- [Problem to solve]: Update the data from the line containing "Describe the element" through the line containing "crumbly [148, 575]" by replacing "center point" with "midpoint", leaving everything else unchanged, and give only those lines.

- [Exercise input]:
######

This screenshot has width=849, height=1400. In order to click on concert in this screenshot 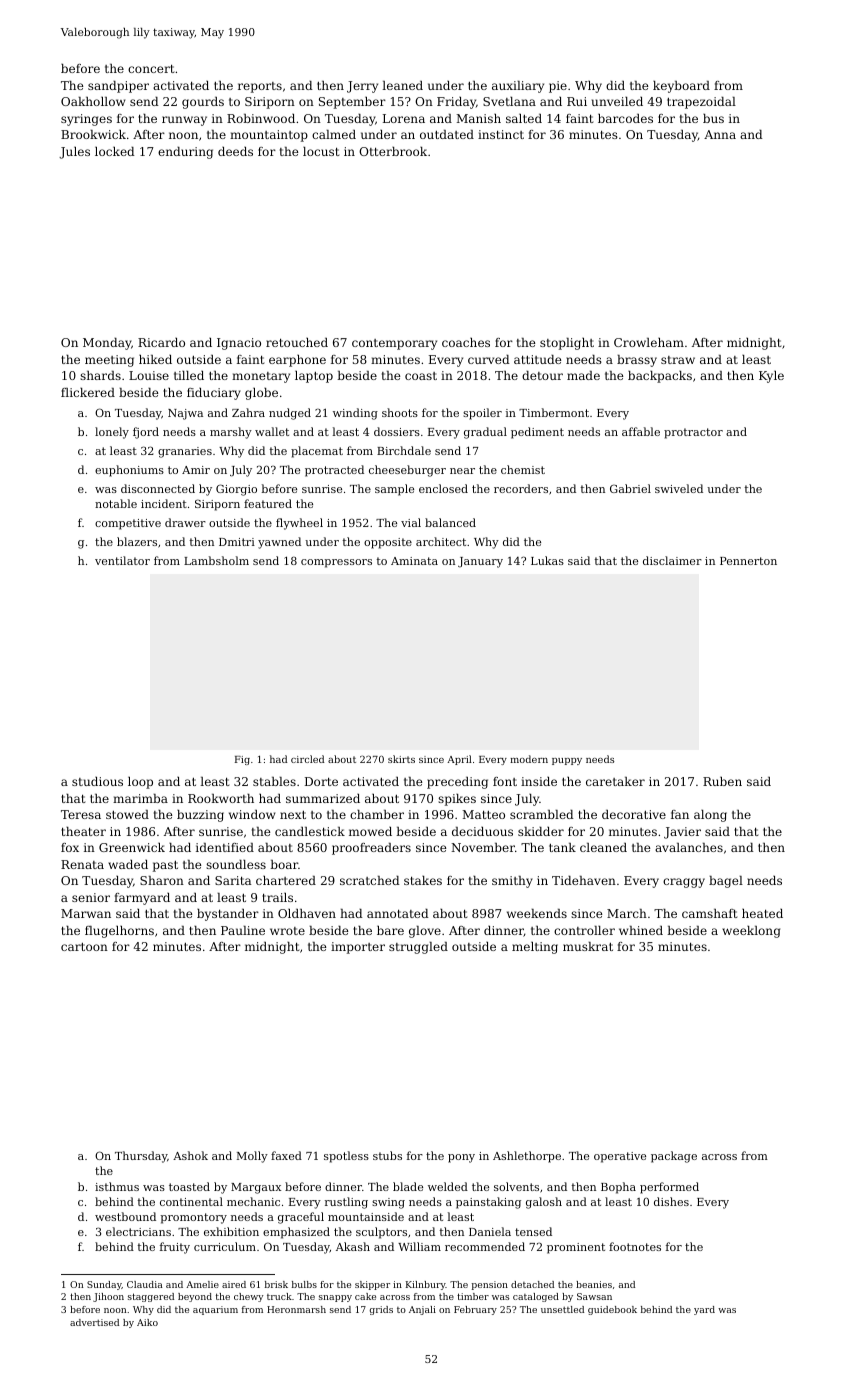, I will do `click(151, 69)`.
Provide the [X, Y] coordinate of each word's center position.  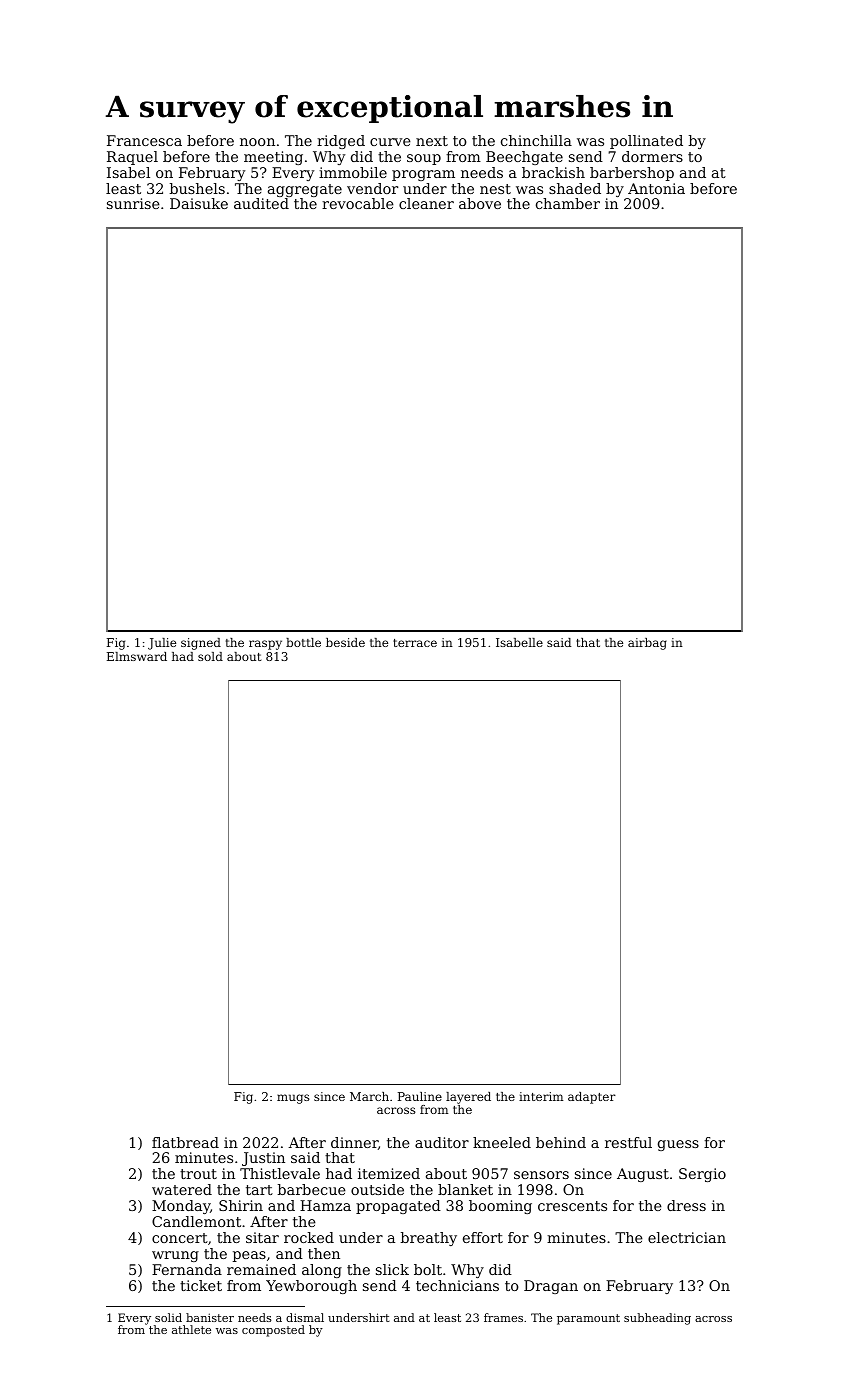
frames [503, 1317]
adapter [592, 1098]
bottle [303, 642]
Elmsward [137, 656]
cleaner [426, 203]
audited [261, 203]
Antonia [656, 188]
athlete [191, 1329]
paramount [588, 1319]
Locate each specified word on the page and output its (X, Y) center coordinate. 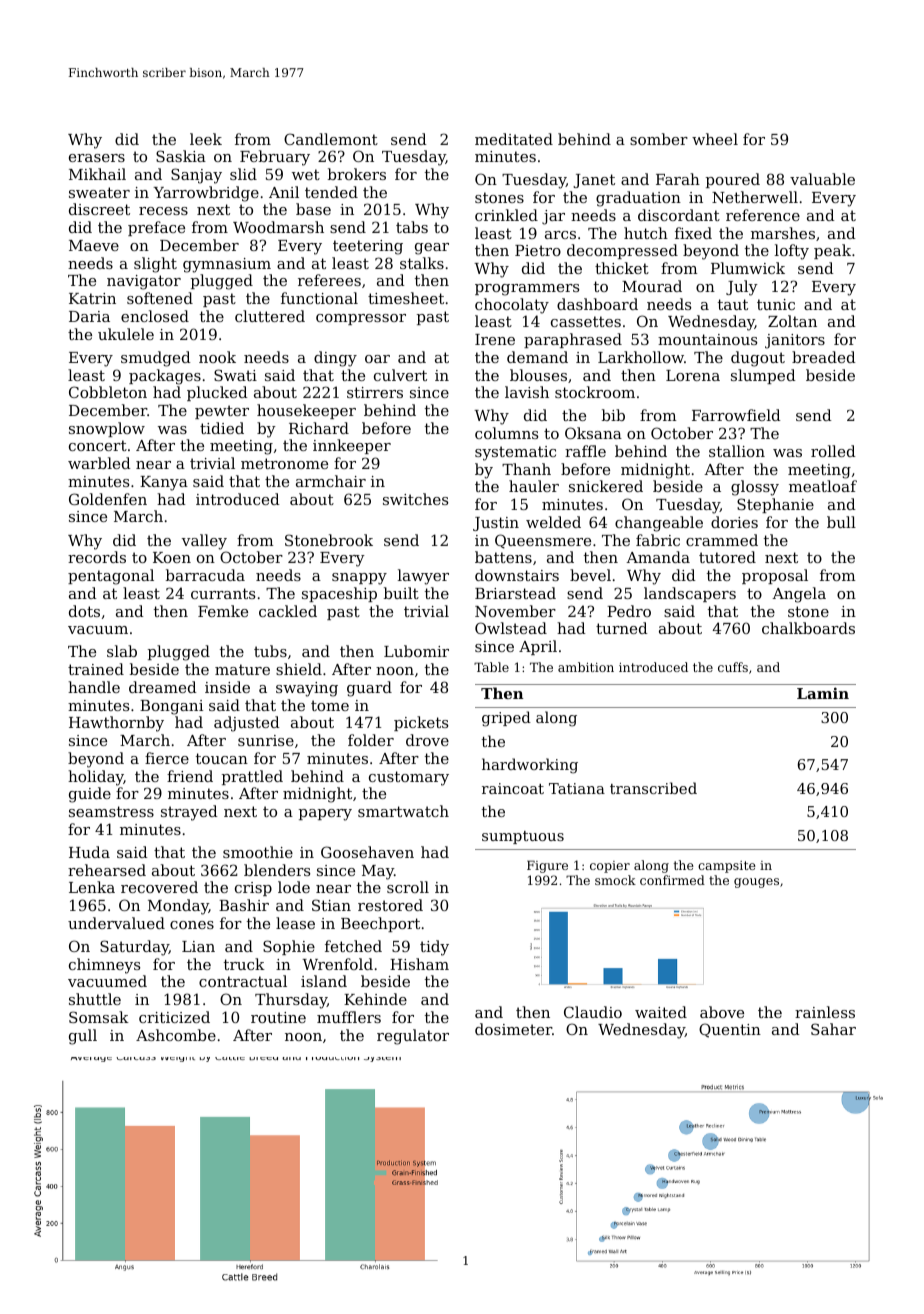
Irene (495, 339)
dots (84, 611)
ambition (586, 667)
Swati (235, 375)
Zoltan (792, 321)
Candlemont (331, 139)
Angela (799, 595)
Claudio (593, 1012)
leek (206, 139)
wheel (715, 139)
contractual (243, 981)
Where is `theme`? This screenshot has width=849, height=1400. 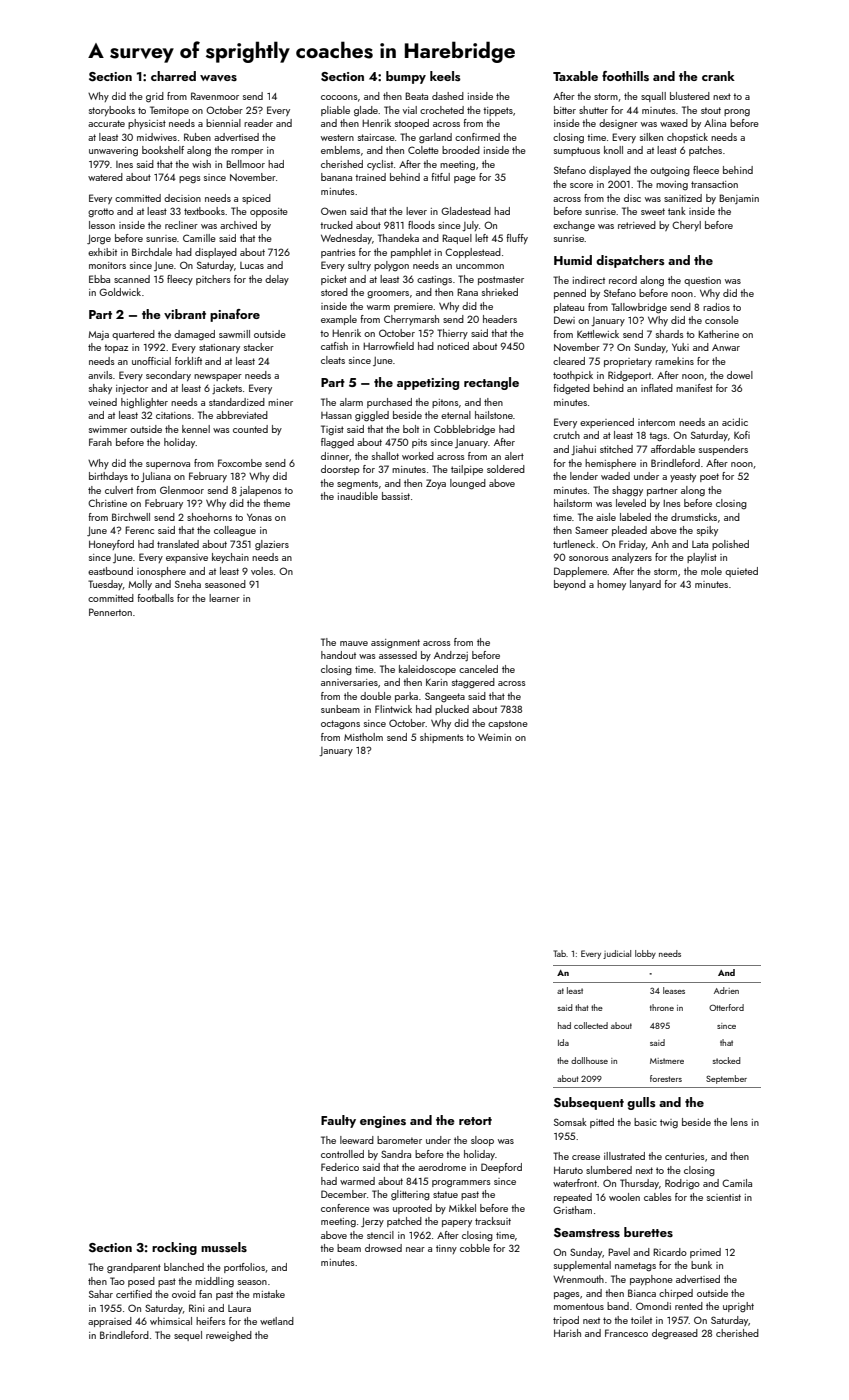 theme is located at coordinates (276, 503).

######

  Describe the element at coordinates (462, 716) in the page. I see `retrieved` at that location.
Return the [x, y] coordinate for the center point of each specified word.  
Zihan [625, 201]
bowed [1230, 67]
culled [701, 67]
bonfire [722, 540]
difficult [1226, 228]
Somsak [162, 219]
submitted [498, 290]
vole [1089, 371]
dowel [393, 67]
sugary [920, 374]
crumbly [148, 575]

######

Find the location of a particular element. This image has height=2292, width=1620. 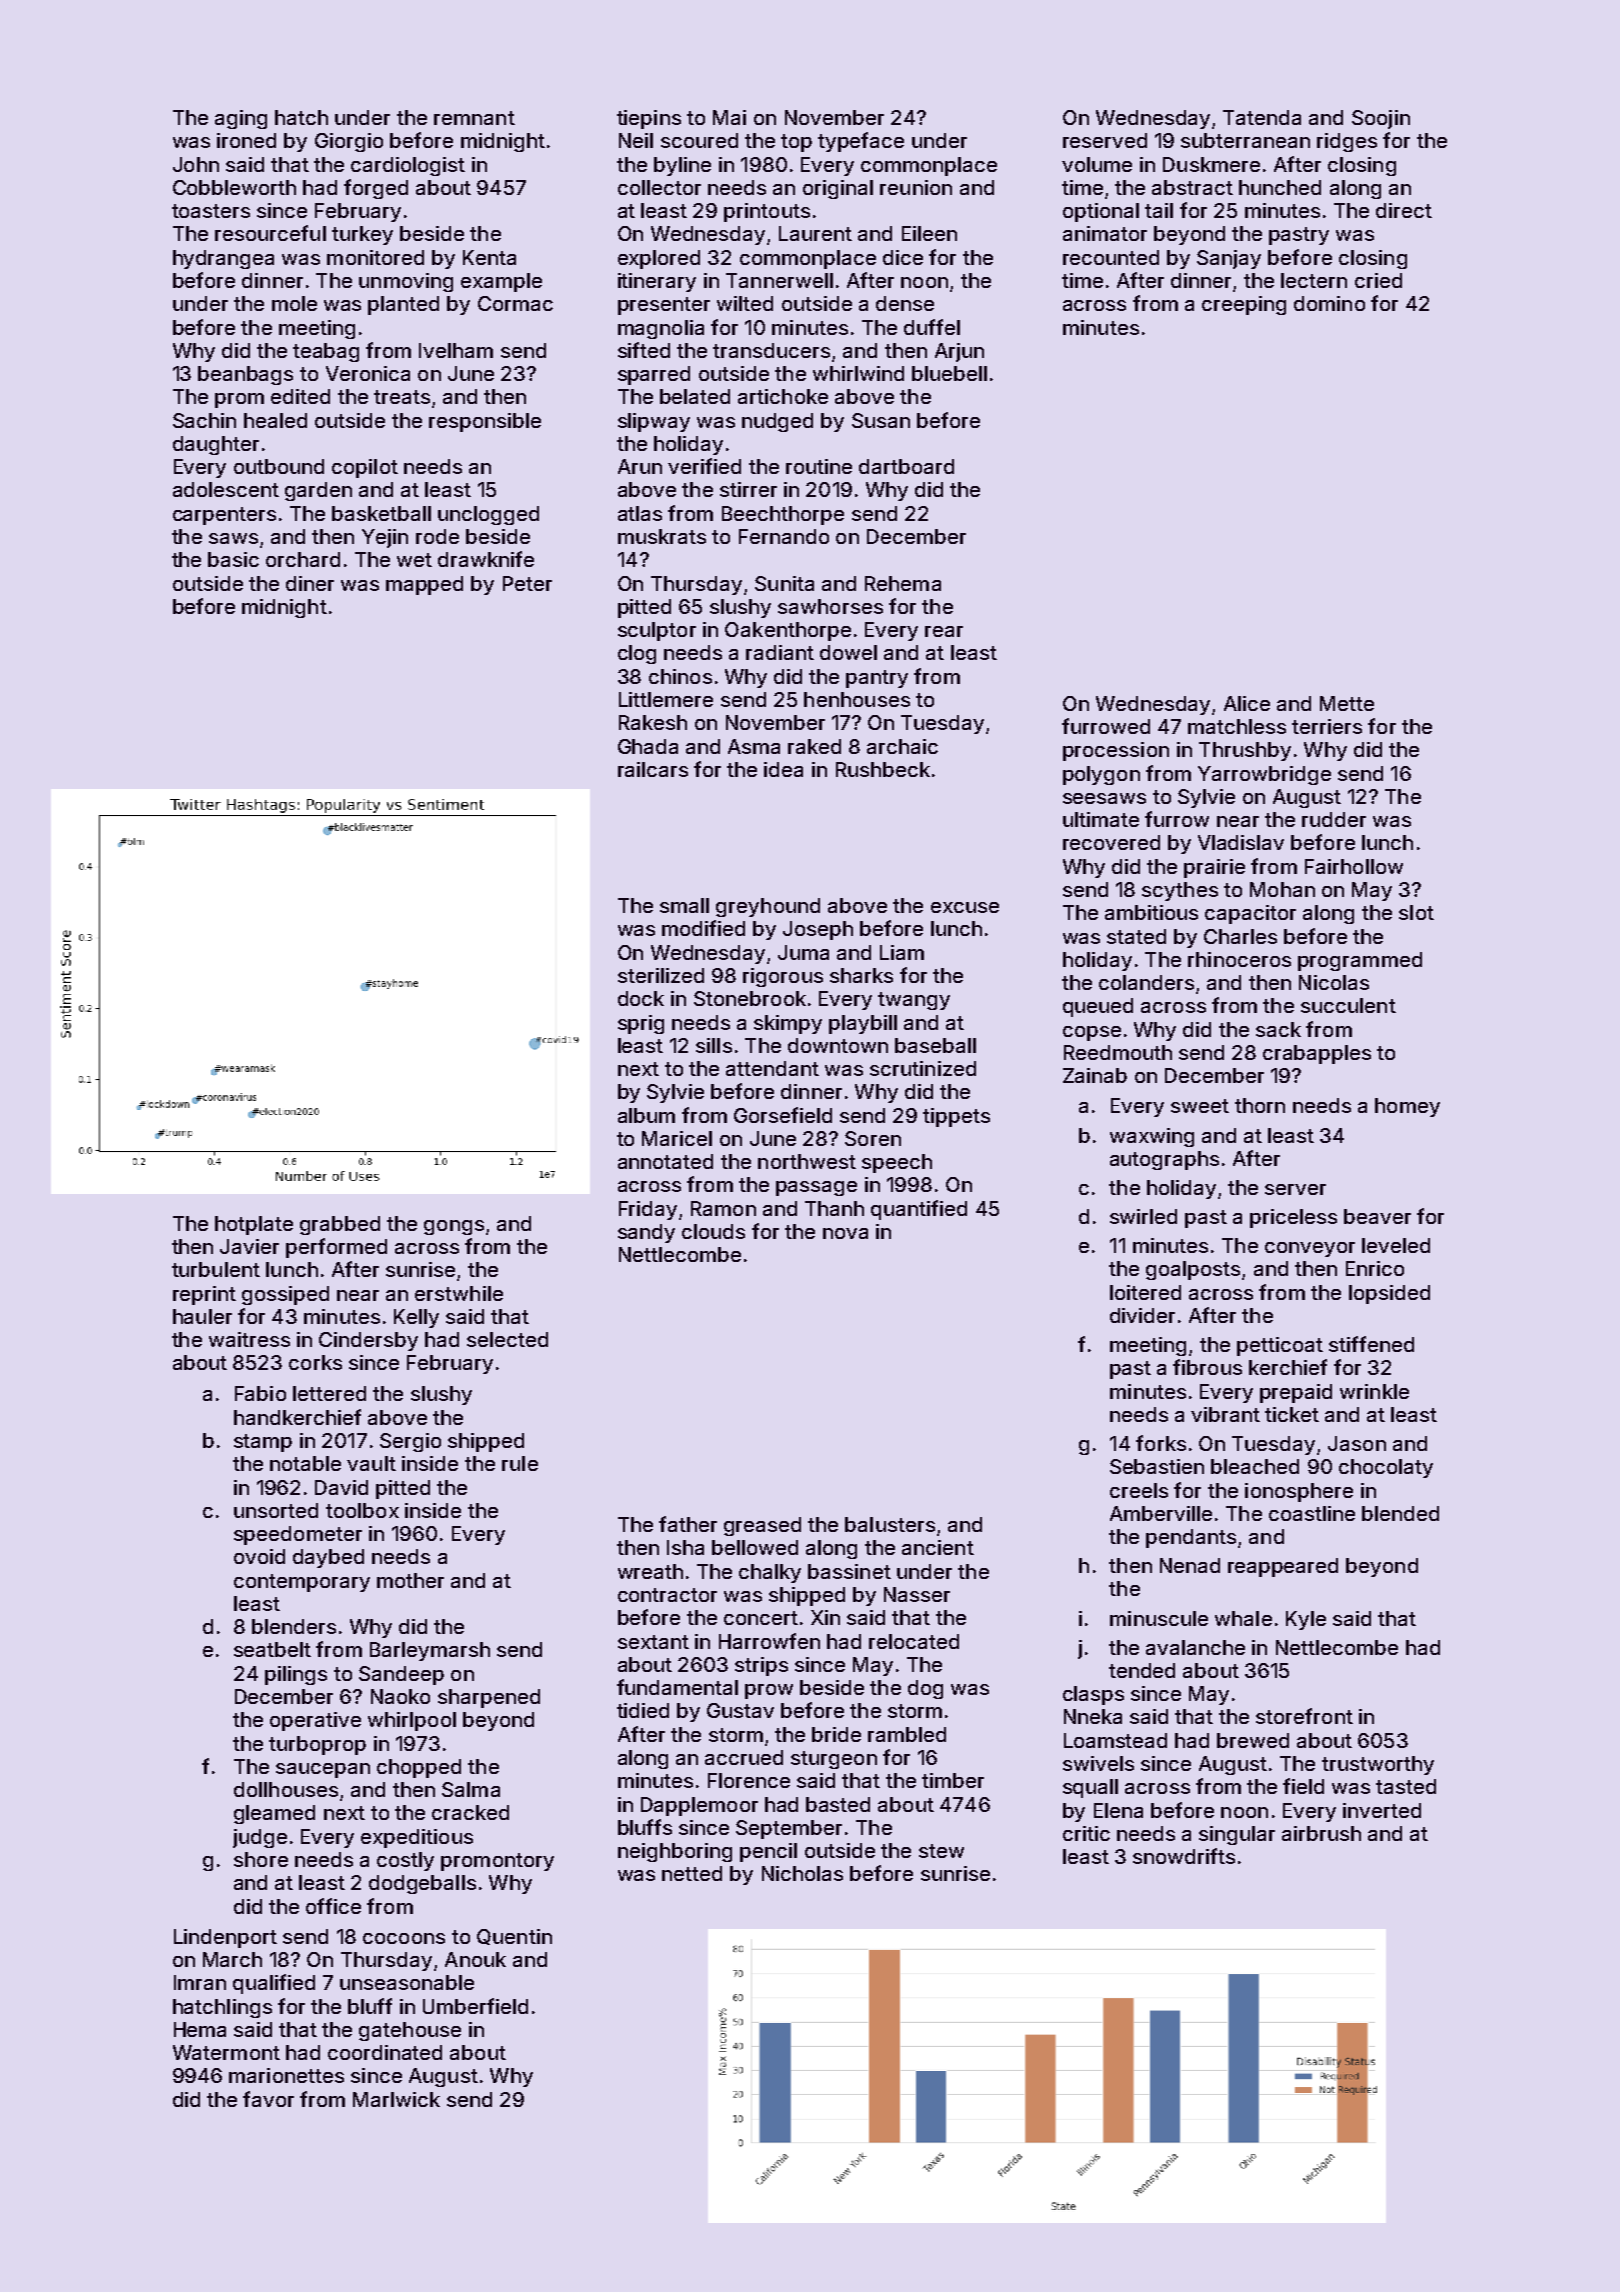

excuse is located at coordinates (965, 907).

######

- [Output of the task]:
  Describe the element at coordinates (462, 716) in the page. I see `retrieved` at that location.
Return the [x, y] coordinate for the midpoint of each specified word.  
Zihan [625, 201]
bowed [1230, 67]
culled [701, 67]
bonfire [722, 540]
difficult [1226, 228]
Somsak [162, 219]
submitted [498, 290]
vole [1089, 371]
dowel [393, 67]
sugary [920, 374]
crumbly [148, 575]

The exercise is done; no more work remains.